_Exercise prompt_:
Output the data word for word, dropping every image.

Object state change records:
----

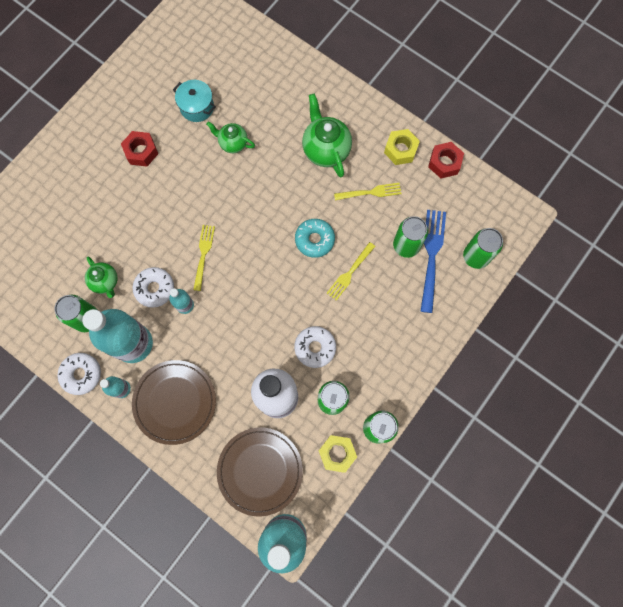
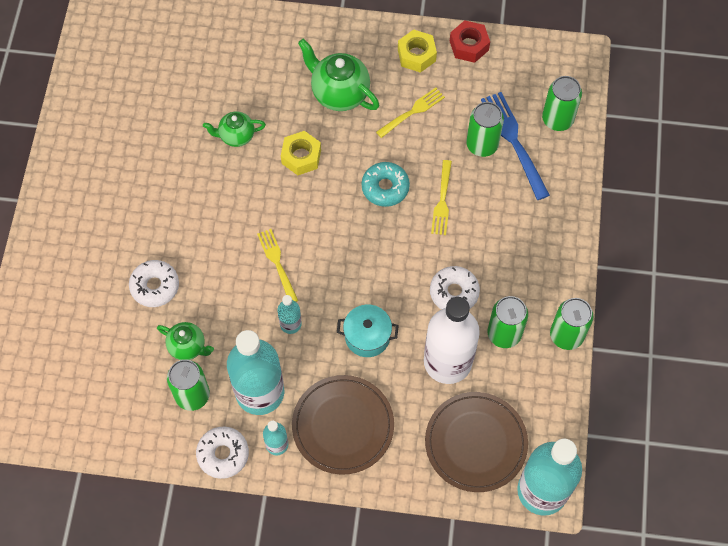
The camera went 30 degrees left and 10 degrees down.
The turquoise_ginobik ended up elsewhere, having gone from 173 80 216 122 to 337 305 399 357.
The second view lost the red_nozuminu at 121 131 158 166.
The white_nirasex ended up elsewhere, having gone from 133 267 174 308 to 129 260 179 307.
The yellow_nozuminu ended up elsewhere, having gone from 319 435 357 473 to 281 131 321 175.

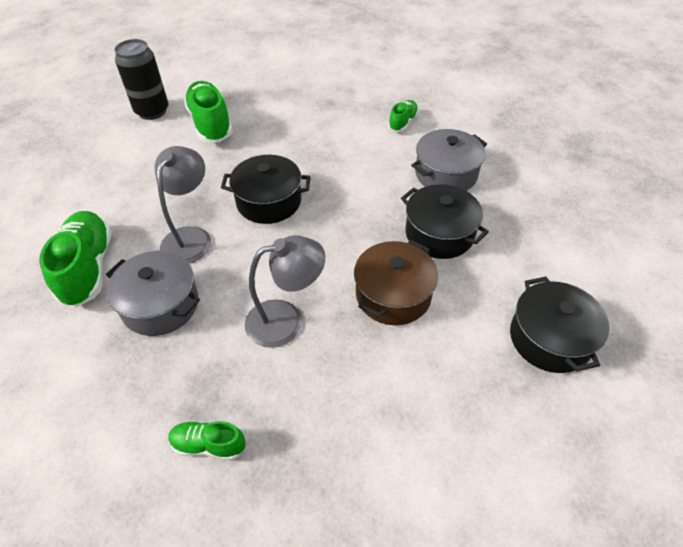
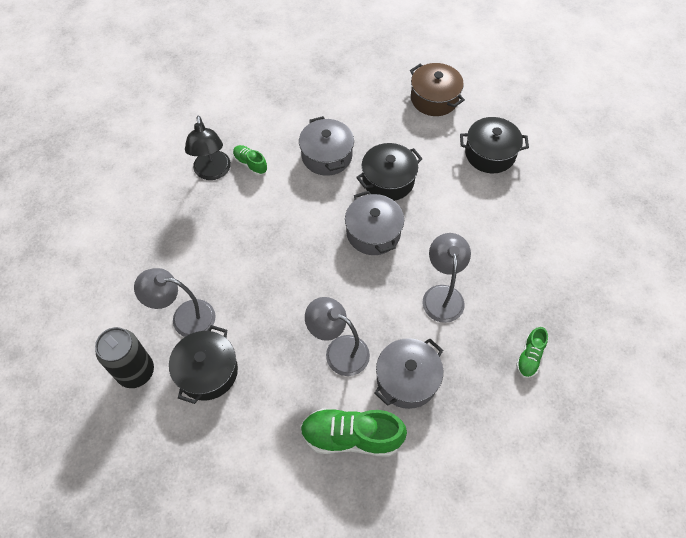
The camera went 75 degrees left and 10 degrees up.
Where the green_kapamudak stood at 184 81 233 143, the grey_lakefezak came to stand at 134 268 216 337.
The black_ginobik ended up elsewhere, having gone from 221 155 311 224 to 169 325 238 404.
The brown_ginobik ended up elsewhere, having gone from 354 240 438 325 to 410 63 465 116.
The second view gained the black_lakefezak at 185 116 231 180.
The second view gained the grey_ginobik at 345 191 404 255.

----

_Solution for this exercise_:
The camera went 30 degrees left and 10 degrees down.
The turquoise_ginobik ended up elsewhere, having gone from 173 80 216 122 to 337 305 399 357.
The second view lost the red_nozuminu at 121 131 158 166.
The white_nirasex ended up elsewhere, having gone from 133 267 174 308 to 129 260 179 307.
The yellow_nozuminu ended up elsewhere, having gone from 319 435 357 473 to 281 131 321 175.

The camera went 75 degrees left and 10 degrees up.
Where the green_kapamudak stood at 184 81 233 143, the grey_lakefezak came to stand at 134 268 216 337.
The black_ginobik ended up elsewhere, having gone from 221 155 311 224 to 169 325 238 404.
The brown_ginobik ended up elsewhere, having gone from 354 240 438 325 to 410 63 465 116.
The second view gained the black_lakefezak at 185 116 231 180.
The second view gained the grey_ginobik at 345 191 404 255.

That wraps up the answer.